>>>>>
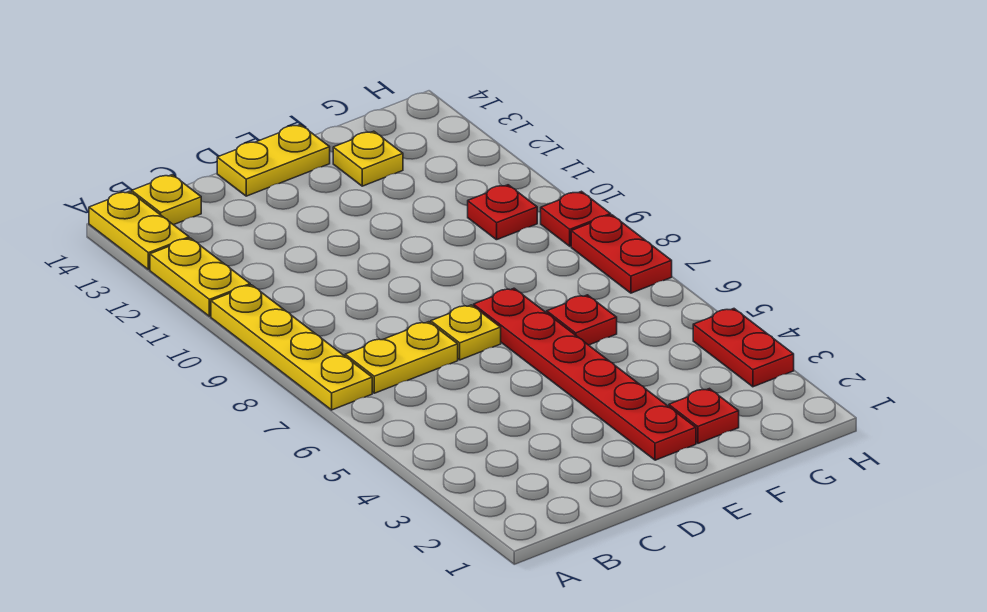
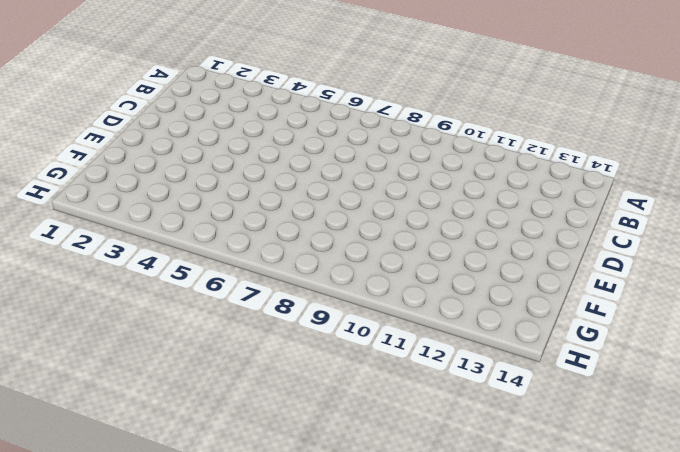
none -> yellow plate A7:A10 level 1
none -> yellow plate A11:A12 level 1
none -> yellow plate A13:A14 level 1

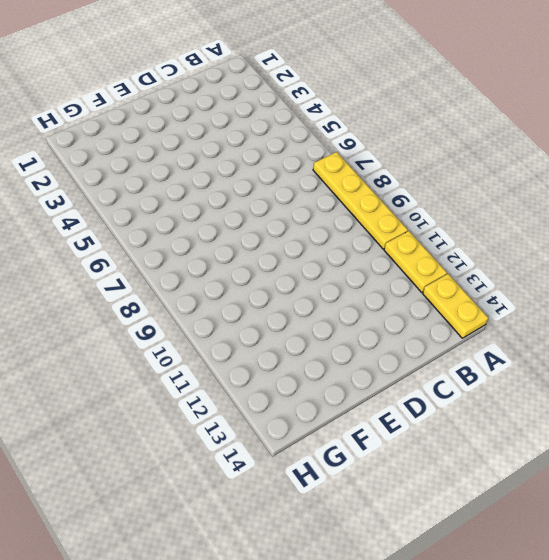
none -> yellow plate B7:C7 level 1
none -> yellow plate B14 level 1
none -> yellow plate D7 level 1

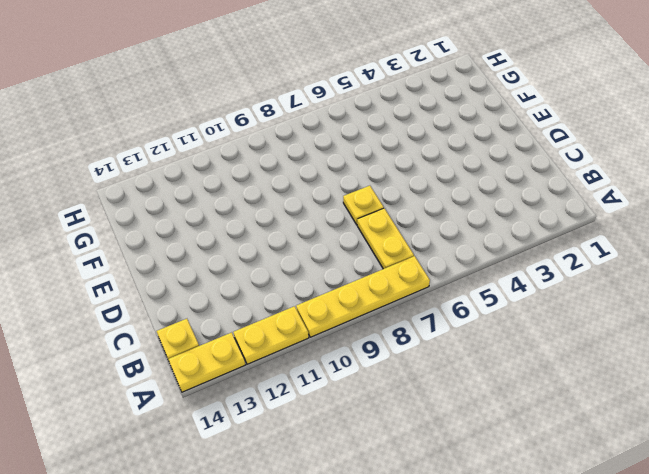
none -> yellow plate D14:E14 level 1
none -> red plate E2:E7 level 1
none -> red plate F2 level 1

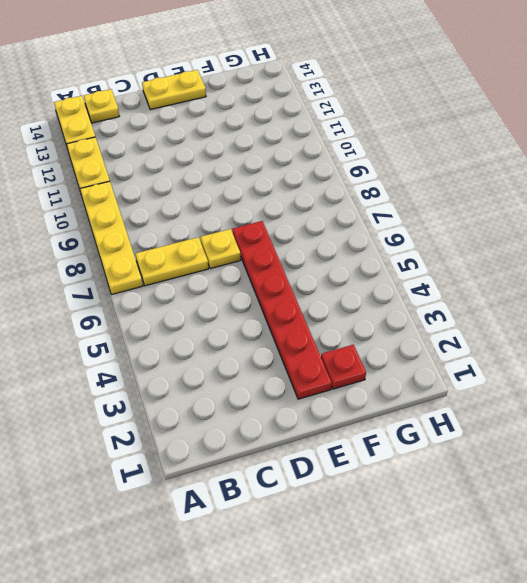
none -> red plate F6 level 1
none -> yellow plate F13 level 1
none -> red plate G10 level 1

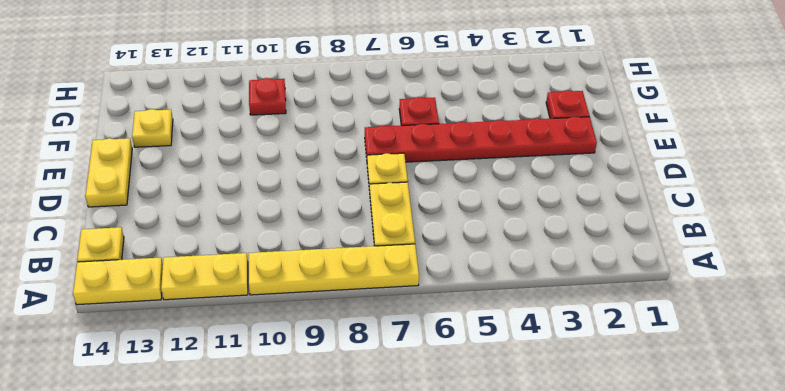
none -> red plate H3:H4 level 1
none -> red plate H7:H8 level 1
none -> red plate H9 level 1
<<<<<
WORK TASK: Pull every line containing "yellow" from the data.

WRITTEN RESPONSE:
none -> yellow plate A7:A10 level 1
none -> yellow plate A11:A12 level 1
none -> yellow plate A13:A14 level 1
none -> yellow plate B7:C7 level 1
none -> yellow plate B14 level 1
none -> yellow plate D7 level 1
none -> yellow plate D14:E14 level 1
none -> yellow plate F13 level 1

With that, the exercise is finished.